Records shown →
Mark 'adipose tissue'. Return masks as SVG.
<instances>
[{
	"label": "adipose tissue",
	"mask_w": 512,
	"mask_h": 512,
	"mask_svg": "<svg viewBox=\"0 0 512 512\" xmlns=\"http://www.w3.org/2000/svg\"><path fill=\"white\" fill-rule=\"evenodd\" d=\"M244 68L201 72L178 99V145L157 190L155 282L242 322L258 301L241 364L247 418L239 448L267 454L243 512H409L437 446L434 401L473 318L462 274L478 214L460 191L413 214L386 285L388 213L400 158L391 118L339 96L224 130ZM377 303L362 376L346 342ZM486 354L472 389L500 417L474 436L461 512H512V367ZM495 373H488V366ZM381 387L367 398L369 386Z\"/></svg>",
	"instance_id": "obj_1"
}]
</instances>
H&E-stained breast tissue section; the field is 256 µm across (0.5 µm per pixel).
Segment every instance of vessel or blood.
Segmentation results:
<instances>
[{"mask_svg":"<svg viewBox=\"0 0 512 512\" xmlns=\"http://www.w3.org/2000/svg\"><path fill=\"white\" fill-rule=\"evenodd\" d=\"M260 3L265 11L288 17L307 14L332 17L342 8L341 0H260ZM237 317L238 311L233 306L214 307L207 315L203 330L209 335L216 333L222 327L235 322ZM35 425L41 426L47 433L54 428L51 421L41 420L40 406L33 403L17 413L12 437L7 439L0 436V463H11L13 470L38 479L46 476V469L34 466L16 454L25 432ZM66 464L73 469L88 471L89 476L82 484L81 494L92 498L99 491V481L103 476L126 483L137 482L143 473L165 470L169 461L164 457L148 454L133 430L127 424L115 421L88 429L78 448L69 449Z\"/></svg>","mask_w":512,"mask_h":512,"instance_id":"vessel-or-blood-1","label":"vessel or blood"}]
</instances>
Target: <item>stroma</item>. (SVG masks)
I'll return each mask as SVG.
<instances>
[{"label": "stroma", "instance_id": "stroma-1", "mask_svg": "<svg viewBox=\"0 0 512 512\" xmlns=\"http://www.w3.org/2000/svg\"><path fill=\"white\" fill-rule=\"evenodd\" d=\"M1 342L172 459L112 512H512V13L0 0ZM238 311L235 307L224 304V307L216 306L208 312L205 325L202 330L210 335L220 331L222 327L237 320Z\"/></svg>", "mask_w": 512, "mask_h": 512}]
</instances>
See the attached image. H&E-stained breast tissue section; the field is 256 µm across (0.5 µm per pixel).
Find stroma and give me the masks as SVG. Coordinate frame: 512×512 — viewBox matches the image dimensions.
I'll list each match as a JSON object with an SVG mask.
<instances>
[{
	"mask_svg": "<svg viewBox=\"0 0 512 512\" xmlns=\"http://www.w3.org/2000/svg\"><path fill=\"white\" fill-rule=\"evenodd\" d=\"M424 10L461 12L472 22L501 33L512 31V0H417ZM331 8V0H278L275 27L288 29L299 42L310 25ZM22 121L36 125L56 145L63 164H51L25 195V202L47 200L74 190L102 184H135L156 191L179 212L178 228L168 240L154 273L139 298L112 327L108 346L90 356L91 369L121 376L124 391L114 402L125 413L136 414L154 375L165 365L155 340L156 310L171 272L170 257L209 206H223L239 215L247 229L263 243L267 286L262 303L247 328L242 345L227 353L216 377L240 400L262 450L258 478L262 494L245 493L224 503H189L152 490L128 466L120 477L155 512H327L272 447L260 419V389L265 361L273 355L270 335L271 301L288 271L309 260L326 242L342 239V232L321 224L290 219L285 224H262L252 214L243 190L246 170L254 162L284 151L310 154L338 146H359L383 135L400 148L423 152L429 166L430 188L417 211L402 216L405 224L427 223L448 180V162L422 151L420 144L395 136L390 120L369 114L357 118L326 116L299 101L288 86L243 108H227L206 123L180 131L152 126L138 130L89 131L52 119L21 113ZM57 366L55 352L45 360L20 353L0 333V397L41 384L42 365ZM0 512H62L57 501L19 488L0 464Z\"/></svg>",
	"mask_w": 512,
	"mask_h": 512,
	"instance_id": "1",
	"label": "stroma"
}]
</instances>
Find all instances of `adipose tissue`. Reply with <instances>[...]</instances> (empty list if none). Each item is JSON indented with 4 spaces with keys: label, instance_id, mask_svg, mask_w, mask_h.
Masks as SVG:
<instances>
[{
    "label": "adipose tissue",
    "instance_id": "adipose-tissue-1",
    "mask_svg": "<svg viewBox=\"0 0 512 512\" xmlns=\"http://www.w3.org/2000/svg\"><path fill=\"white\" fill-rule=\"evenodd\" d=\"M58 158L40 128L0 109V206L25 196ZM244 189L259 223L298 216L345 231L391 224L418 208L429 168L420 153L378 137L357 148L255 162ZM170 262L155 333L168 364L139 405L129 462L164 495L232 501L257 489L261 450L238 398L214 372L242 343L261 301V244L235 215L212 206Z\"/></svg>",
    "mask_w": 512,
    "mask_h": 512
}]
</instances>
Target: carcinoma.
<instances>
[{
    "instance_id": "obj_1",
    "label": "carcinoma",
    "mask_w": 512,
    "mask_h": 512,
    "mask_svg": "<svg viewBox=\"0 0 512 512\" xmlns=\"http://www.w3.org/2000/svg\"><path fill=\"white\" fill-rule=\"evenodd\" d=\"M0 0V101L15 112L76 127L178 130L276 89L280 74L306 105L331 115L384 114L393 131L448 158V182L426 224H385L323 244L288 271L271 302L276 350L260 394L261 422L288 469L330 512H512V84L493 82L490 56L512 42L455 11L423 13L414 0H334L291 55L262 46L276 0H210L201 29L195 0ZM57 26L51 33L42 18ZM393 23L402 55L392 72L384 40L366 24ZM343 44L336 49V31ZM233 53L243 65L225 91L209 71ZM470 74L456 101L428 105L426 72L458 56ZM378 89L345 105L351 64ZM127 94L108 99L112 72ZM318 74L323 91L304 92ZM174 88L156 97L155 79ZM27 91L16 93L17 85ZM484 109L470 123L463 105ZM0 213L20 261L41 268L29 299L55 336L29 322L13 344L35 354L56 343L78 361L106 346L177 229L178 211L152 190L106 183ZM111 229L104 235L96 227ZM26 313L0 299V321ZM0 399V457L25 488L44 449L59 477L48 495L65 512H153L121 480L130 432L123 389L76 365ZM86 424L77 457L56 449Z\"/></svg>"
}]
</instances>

Instructions for the task → Extract all lines as given.

Solution to this problem →
Mark 'adipose tissue'. Return masks as SVG.
<instances>
[{
	"label": "adipose tissue",
	"mask_w": 512,
	"mask_h": 512,
	"mask_svg": "<svg viewBox=\"0 0 512 512\" xmlns=\"http://www.w3.org/2000/svg\"><path fill=\"white\" fill-rule=\"evenodd\" d=\"M244 68L201 72L178 99V145L157 190L155 282L242 322L258 301L241 364L247 418L239 448L267 454L243 512H409L437 446L434 401L473 318L462 274L478 214L460 191L413 214L386 285L388 213L400 158L391 118L339 96L224 130ZM377 303L362 376L346 342ZM486 354L472 389L500 417L474 436L461 512H512V367ZM495 373H488V366ZM381 387L367 398L369 386Z\"/></svg>",
	"instance_id": "obj_1"
}]
</instances>
H&E-stained breast tissue section; the field is 256 µm across (0.5 µm per pixel).
Segment every instance of vessel or blood.
Segmentation results:
<instances>
[{"mask_svg":"<svg viewBox=\"0 0 512 512\" xmlns=\"http://www.w3.org/2000/svg\"><path fill=\"white\" fill-rule=\"evenodd\" d=\"M260 3L265 11L288 17L307 14L332 17L342 8L341 0H260ZM237 317L238 311L233 306L214 307L207 315L203 330L209 335L216 333L222 327L235 322ZM35 425L41 426L47 433L54 428L51 421L41 420L40 406L33 403L17 413L12 437L7 439L0 436V463H11L13 470L38 479L46 476V469L34 466L16 454L25 432ZM66 464L73 469L88 471L89 476L82 484L81 494L92 498L99 491V481L103 476L126 483L137 482L143 473L165 470L169 461L164 457L148 454L133 430L127 424L115 421L88 429L78 448L69 449Z\"/></svg>","mask_w":512,"mask_h":512,"instance_id":"vessel-or-blood-1","label":"vessel or blood"}]
</instances>
Target: <item>stroma</item>. (SVG masks)
I'll return each mask as SVG.
<instances>
[{"label": "stroma", "instance_id": "stroma-1", "mask_svg": "<svg viewBox=\"0 0 512 512\" xmlns=\"http://www.w3.org/2000/svg\"><path fill=\"white\" fill-rule=\"evenodd\" d=\"M1 342L172 459L112 512H512V13L0 0ZM238 311L235 307L224 304V307L216 306L208 312L205 325L202 330L210 335L220 331L222 327L237 320Z\"/></svg>", "mask_w": 512, "mask_h": 512}]
</instances>
See the attached image. H&E-stained breast tissue section; the field is 256 µm across (0.5 µm per pixel).
Find stroma and give me the masks as SVG. Coordinate frame: 512×512 — viewBox matches the image dimensions.
I'll list each match as a JSON object with an SVG mask.
<instances>
[{
	"mask_svg": "<svg viewBox=\"0 0 512 512\" xmlns=\"http://www.w3.org/2000/svg\"><path fill=\"white\" fill-rule=\"evenodd\" d=\"M424 10L461 12L472 22L501 33L512 31V0H417ZM331 8V0H278L275 27L288 29L299 42L310 25ZM22 121L36 125L56 145L63 164H51L25 195V202L47 200L74 190L102 184H135L156 191L179 212L178 228L168 240L154 273L139 298L112 327L108 346L90 356L91 369L121 376L124 391L114 402L125 413L136 414L154 375L165 365L155 340L156 310L171 272L170 257L209 206H223L239 215L247 229L263 243L267 286L262 303L247 328L242 345L227 353L216 377L240 400L262 450L258 478L262 494L245 493L224 503H189L152 490L128 466L120 477L155 512H327L272 447L260 419V389L265 361L273 355L270 335L271 301L288 271L309 260L326 242L342 239V232L321 224L290 219L285 224H262L252 214L243 190L246 170L254 162L284 151L310 154L338 146H359L383 135L400 148L423 152L429 166L430 188L417 211L402 216L405 224L427 223L448 180V162L422 151L420 144L395 136L390 120L369 114L357 118L326 116L299 101L288 86L243 108H227L206 123L180 131L152 126L138 130L89 131L52 119L21 113ZM57 366L55 352L45 360L20 353L0 333V397L41 384L42 365ZM0 512H62L57 501L19 488L0 464Z\"/></svg>",
	"mask_w": 512,
	"mask_h": 512,
	"instance_id": "1",
	"label": "stroma"
}]
</instances>
Find all instances of `adipose tissue`. Reply with <instances>[...]</instances> (empty list if none). Each item is JSON indented with 4 spaces with keys: label, instance_id, mask_svg, mask_w, mask_h.
Masks as SVG:
<instances>
[{
    "label": "adipose tissue",
    "instance_id": "adipose-tissue-1",
    "mask_svg": "<svg viewBox=\"0 0 512 512\" xmlns=\"http://www.w3.org/2000/svg\"><path fill=\"white\" fill-rule=\"evenodd\" d=\"M58 158L40 128L0 109V206L25 196ZM244 189L259 223L298 216L345 231L391 224L418 208L429 168L420 153L378 137L357 148L255 162ZM170 262L155 333L168 364L139 405L129 462L164 495L232 501L257 489L261 450L238 398L214 372L242 343L261 301V244L235 215L212 206Z\"/></svg>",
    "mask_w": 512,
    "mask_h": 512
}]
</instances>
Target: carcinoma.
<instances>
[{
    "instance_id": "obj_1",
    "label": "carcinoma",
    "mask_w": 512,
    "mask_h": 512,
    "mask_svg": "<svg viewBox=\"0 0 512 512\" xmlns=\"http://www.w3.org/2000/svg\"><path fill=\"white\" fill-rule=\"evenodd\" d=\"M0 0V101L15 112L76 127L178 130L276 89L280 74L306 105L331 115L384 114L393 131L448 158V182L426 224H385L323 244L288 271L271 302L276 350L260 394L261 422L288 469L330 512H512V84L493 82L490 56L512 42L455 11L423 13L414 0H334L291 55L262 46L276 0H210L201 29L195 0ZM57 26L51 33L42 18ZM393 23L402 55L392 72L384 40L366 24ZM343 44L336 49V31ZM233 53L243 65L225 91L209 71ZM470 74L456 101L428 105L426 72L458 56ZM378 89L345 105L351 64ZM127 94L108 99L112 72ZM318 74L323 91L304 92ZM174 88L156 97L155 79ZM27 91L16 93L17 85ZM484 109L470 123L463 105ZM0 213L20 261L41 268L29 299L55 336L29 322L13 344L35 354L56 343L78 361L106 346L177 229L178 211L152 190L106 183ZM111 229L104 235L96 227ZM26 313L0 299V321ZM0 399V457L25 488L44 449L59 477L48 495L65 512H153L121 480L130 432L123 389L76 365ZM86 424L77 457L56 449Z\"/></svg>"
}]
</instances>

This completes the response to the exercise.